Exercise directions → Without any of its pictures, the listing below should be output exactly.

Stored data →
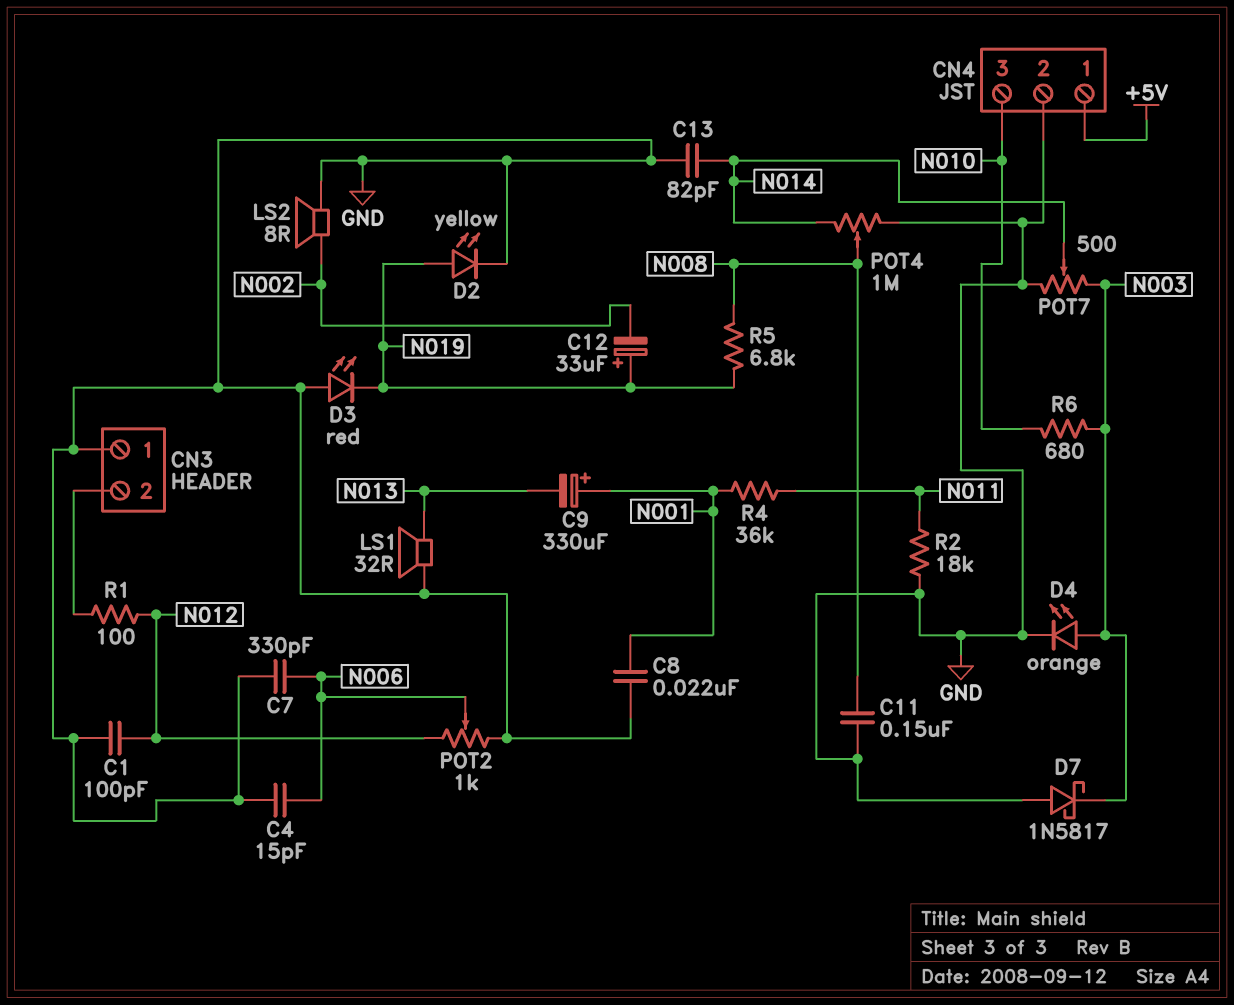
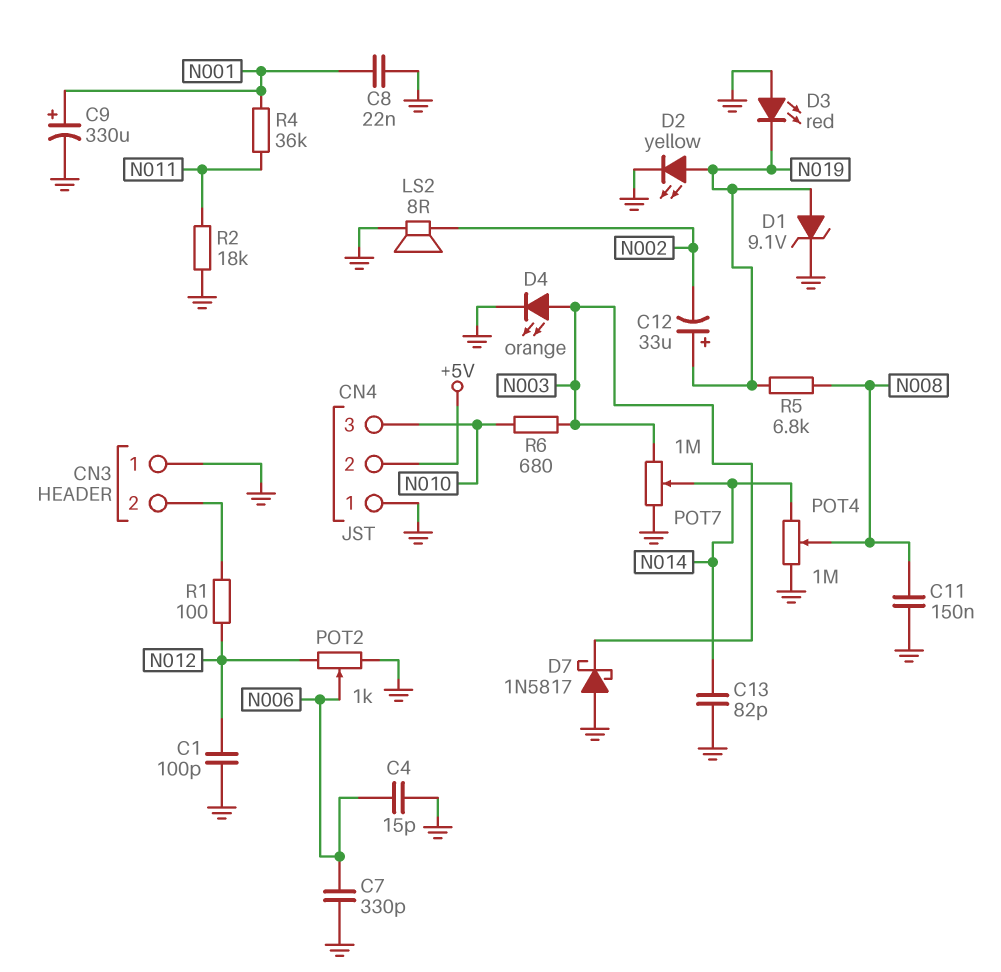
C9: 330uF (plus N001, minus N013) -> 330uF (plus N001, minus GND)
CN4 pin 1: +5V -> GND
CN4 pin 2: GND -> +5V
D1: none -> zener 9.1V (A N019, K GND)
LS1: speaker 32R (GND, N013) -> none
POT7: 500 (GND, N003, wiper N014) -> 1M (GND, N003, wiper N014)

Answer to this problem →
C9: 330uF (plus N001, minus N013) -> 330uF (plus N001, minus GND)
CN4 pin 1: +5V -> GND
CN4 pin 2: GND -> +5V
D1: none -> zener 9.1V (A N019, K GND)
LS1: speaker 32R (GND, N013) -> none
POT7: 500 (GND, N003, wiper N014) -> 1M (GND, N003, wiper N014)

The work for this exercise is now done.